MATERIAL:
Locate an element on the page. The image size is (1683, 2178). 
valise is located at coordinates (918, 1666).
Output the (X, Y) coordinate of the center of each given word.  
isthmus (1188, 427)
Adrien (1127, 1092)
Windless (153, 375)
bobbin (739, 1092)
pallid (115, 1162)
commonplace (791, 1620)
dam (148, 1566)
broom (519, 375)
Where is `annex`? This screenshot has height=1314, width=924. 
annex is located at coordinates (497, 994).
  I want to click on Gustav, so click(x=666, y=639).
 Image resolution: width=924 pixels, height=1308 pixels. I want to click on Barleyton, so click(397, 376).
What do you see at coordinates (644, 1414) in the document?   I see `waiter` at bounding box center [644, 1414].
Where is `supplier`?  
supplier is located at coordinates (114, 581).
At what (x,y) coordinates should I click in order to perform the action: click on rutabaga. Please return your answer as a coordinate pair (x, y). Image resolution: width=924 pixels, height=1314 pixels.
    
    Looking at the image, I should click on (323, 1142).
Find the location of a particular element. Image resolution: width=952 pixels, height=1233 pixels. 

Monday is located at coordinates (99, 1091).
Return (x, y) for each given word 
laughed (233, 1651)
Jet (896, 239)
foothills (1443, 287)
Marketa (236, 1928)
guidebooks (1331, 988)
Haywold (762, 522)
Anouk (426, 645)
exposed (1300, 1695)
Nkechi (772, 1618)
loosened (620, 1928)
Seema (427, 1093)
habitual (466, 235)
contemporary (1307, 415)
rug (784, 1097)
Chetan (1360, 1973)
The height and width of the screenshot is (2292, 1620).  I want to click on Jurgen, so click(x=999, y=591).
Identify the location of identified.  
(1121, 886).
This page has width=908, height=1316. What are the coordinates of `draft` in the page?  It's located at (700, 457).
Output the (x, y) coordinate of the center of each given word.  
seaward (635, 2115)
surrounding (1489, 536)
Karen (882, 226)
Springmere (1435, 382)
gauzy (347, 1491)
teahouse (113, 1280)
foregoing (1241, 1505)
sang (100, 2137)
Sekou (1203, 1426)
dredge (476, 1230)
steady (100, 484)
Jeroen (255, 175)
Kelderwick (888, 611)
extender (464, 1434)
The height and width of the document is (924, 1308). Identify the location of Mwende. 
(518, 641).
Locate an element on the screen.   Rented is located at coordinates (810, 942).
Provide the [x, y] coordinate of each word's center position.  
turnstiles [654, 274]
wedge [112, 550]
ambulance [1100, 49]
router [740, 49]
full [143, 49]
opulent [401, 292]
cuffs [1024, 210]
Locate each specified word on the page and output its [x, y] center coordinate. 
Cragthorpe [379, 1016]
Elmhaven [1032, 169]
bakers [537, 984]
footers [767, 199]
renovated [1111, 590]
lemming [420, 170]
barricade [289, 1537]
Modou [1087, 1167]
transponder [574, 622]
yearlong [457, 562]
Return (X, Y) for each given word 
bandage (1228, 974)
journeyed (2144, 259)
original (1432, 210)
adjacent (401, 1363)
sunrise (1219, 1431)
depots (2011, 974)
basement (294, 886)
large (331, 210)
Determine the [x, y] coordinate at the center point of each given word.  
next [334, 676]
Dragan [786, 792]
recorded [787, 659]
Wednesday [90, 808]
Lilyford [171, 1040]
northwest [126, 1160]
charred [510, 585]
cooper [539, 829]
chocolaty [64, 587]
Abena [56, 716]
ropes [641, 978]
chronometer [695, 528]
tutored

PROBLEM TO SOLVE: Please reproduce the listing above word for word, from its first line through its last.

SOLUTION TO THIS EXERCISE:
Locate an element on the page. The image size is (1683, 2178). 
valise is located at coordinates (918, 1666).
Output the (X, Y) coordinate of the center of each given word.  
isthmus (1188, 427)
Adrien (1127, 1092)
Windless (153, 375)
bobbin (739, 1092)
pallid (115, 1162)
commonplace (791, 1620)
dam (148, 1566)
broom (519, 375)
Where is `annex`? This screenshot has height=1314, width=924. 
annex is located at coordinates (497, 994).
  I want to click on Gustav, so click(x=666, y=639).
 Image resolution: width=924 pixels, height=1308 pixels. I want to click on Barleyton, so click(397, 376).
What do you see at coordinates (644, 1414) in the document?   I see `waiter` at bounding box center [644, 1414].
Where is `supplier`?  
supplier is located at coordinates (114, 581).
At what (x,y) coordinates should I click in order to perform the action: click on rutabaga. Please return your answer as a coordinate pair (x, y). Image resolution: width=924 pixels, height=1314 pixels.
    
    Looking at the image, I should click on (323, 1142).
Find the location of a particular element. Image resolution: width=952 pixels, height=1233 pixels. 

Monday is located at coordinates (99, 1091).
Return (x, y) for each given word 
laughed (233, 1651)
Jet (896, 239)
foothills (1443, 287)
Marketa (236, 1928)
guidebooks (1331, 988)
Haywold (762, 522)
Anouk (426, 645)
exposed (1300, 1695)
Nkechi (772, 1618)
loosened (620, 1928)
Seema (427, 1093)
habitual (466, 235)
contemporary (1307, 415)
rug (784, 1097)
Chetan (1360, 1973)
The height and width of the screenshot is (2292, 1620).  I want to click on Jurgen, so click(x=999, y=591).
Identify the location of identified.  
(1121, 886).
This page has width=908, height=1316. What are the coordinates of `draft` in the page?  It's located at (700, 457).
Output the (x, y) coordinate of the center of each given word.  
seaward (635, 2115)
surrounding (1489, 536)
Karen (882, 226)
Springmere (1435, 382)
gauzy (347, 1491)
teahouse (113, 1280)
foregoing (1241, 1505)
sang (100, 2137)
Sekou (1203, 1426)
dredge (476, 1230)
steady (100, 484)
Jeroen (255, 175)
Kelderwick (888, 611)
extender (464, 1434)
The height and width of the document is (924, 1308). Identify the location of Mwende. 
(518, 641).
Locate an element on the screen.   Rented is located at coordinates (810, 942).
Provide the [x, y] coordinate of each word's center position.  
turnstiles [654, 274]
wedge [112, 550]
ambulance [1100, 49]
router [740, 49]
full [143, 49]
opulent [401, 292]
cuffs [1024, 210]
Locate each specified word on the page and output its [x, y] center coordinate. 
Cragthorpe [379, 1016]
Elmhaven [1032, 169]
bakers [537, 984]
footers [767, 199]
renovated [1111, 590]
lemming [420, 170]
barricade [289, 1537]
Modou [1087, 1167]
transponder [574, 622]
yearlong [457, 562]
Return (X, Y) for each given word 
bandage (1228, 974)
journeyed (2144, 259)
original (1432, 210)
adjacent (401, 1363)
sunrise (1219, 1431)
depots (2011, 974)
basement (294, 886)
large (331, 210)
Determine the [x, y] coordinate at the center point of each given word.  
next [334, 676]
Dragan [786, 792]
recorded [787, 659]
Wednesday [90, 808]
Lilyford [171, 1040]
northwest [126, 1160]
charred [510, 585]
cooper [539, 829]
chocolaty [64, 587]
Abena [56, 716]
ropes [641, 978]
chronometer [695, 528]
tutored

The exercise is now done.